=== Begin Enclosure ===

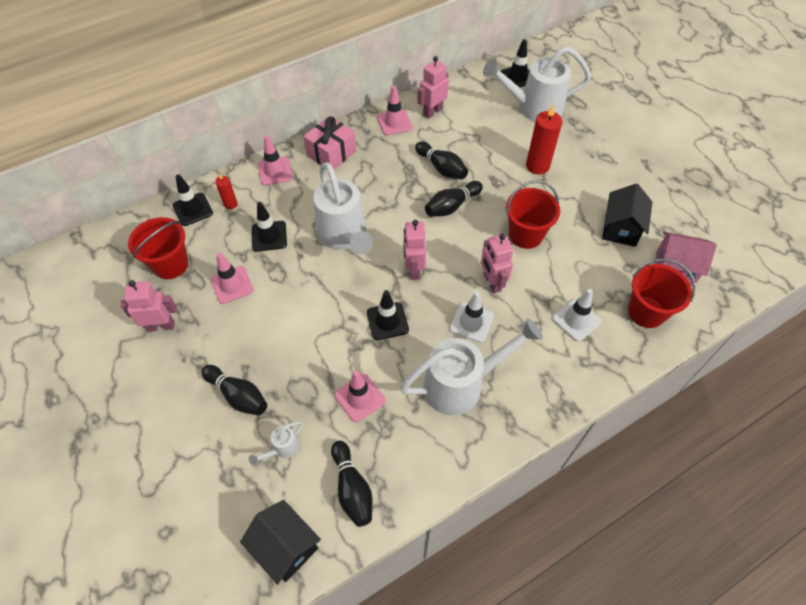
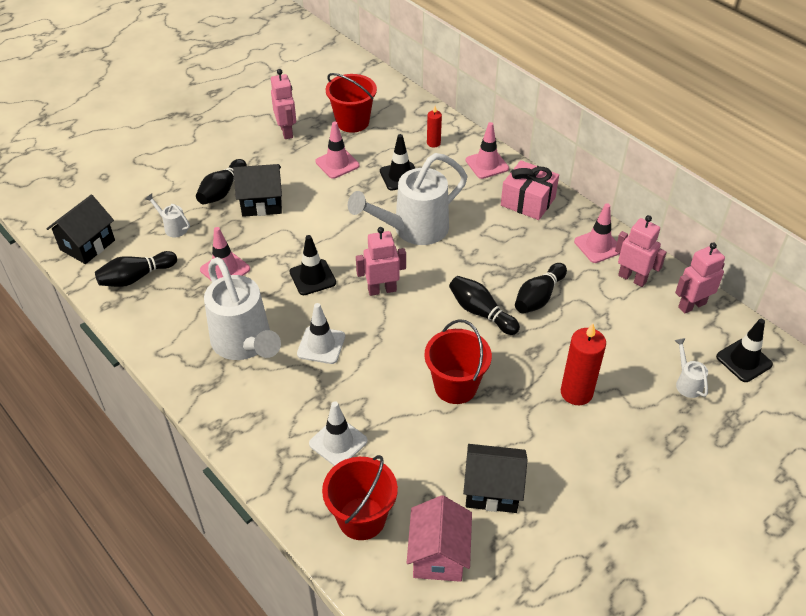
camera: 80 degrees right, 10 degrees down
black traffic cone [172,174,213,226] -> none
pink robot [481,234,513,294] -> pink robot moved to [675,242,725,314]
white watering can [483,46,591,122] -> white watering can [674,338,708,398], size x0.42
none -> black house [233,164,282,217]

=== End Enclosure ===

◆ **Your objective**: Nothing but the lines from the one containing "pink robot [481,234,513,294]" through the last line of the data above should be given again, each exactly as it stands.

◆ **Answer area**:
pink robot [481,234,513,294] -> pink robot moved to [675,242,725,314]
white watering can [483,46,591,122] -> white watering can [674,338,708,398], size x0.42
none -> black house [233,164,282,217]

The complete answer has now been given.